## Directions for this task
The lines to return begin at the one containing "black cup [485,141,559,240]" and end at the final line of the material; output them exactly and only them.

## Working data
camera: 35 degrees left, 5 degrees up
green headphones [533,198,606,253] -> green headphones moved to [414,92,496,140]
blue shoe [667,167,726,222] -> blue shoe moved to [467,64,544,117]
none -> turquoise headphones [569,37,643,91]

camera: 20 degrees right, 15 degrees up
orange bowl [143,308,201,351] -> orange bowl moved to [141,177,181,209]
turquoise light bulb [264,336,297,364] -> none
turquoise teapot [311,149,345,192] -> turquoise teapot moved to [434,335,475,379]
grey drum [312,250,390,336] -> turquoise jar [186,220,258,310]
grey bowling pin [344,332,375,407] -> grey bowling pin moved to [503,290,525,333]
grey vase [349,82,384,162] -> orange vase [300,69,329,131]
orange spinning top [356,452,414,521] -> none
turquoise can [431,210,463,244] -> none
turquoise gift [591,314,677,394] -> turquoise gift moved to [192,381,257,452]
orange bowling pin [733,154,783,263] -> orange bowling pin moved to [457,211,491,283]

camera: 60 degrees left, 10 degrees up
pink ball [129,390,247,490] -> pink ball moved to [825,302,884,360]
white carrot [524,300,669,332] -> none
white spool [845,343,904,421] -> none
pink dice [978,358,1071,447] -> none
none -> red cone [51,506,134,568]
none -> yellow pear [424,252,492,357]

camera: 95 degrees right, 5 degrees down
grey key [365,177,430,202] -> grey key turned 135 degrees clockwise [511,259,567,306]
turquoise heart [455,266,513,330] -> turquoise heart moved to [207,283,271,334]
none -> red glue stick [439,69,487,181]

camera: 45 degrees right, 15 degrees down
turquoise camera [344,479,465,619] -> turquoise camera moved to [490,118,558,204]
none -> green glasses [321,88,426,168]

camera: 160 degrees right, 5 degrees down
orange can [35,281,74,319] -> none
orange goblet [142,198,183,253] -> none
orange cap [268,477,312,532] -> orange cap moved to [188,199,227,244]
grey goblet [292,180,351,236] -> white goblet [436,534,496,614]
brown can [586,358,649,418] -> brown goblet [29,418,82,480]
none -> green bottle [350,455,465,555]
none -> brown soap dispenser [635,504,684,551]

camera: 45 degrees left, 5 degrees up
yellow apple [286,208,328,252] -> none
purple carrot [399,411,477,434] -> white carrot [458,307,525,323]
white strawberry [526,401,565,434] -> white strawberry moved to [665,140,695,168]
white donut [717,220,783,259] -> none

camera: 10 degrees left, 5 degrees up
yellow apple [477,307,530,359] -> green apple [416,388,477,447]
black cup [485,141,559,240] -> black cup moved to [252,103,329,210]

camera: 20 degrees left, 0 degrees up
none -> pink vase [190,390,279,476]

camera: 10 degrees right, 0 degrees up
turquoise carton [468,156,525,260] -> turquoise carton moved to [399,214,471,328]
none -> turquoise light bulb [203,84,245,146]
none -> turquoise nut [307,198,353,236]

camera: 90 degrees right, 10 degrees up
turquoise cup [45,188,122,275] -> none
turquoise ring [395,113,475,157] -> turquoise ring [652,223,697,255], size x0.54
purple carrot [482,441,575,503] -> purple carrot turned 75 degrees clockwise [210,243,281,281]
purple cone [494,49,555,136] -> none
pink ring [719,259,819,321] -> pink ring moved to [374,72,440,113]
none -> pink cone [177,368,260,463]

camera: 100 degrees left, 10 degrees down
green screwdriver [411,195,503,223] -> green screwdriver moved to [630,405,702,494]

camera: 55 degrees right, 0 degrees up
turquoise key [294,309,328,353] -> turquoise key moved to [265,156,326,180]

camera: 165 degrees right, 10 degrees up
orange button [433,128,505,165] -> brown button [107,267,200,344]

## Answer for the task
black cup [485,141,559,240] -> black cup moved to [252,103,329,210]

camera: 20 degrees left, 0 degrees up
none -> pink vase [190,390,279,476]

camera: 10 degrees right, 0 degrees up
turquoise carton [468,156,525,260] -> turquoise carton moved to [399,214,471,328]
none -> turquoise light bulb [203,84,245,146]
none -> turquoise nut [307,198,353,236]

camera: 90 degrees right, 10 degrees up
turquoise cup [45,188,122,275] -> none
turquoise ring [395,113,475,157] -> turquoise ring [652,223,697,255], size x0.54
purple carrot [482,441,575,503] -> purple carrot turned 75 degrees clockwise [210,243,281,281]
purple cone [494,49,555,136] -> none
pink ring [719,259,819,321] -> pink ring moved to [374,72,440,113]
none -> pink cone [177,368,260,463]

camera: 100 degrees left, 10 degrees down
green screwdriver [411,195,503,223] -> green screwdriver moved to [630,405,702,494]

camera: 55 degrees right, 0 degrees up
turquoise key [294,309,328,353] -> turquoise key moved to [265,156,326,180]

camera: 165 degrees right, 10 degrees up
orange button [433,128,505,165] -> brown button [107,267,200,344]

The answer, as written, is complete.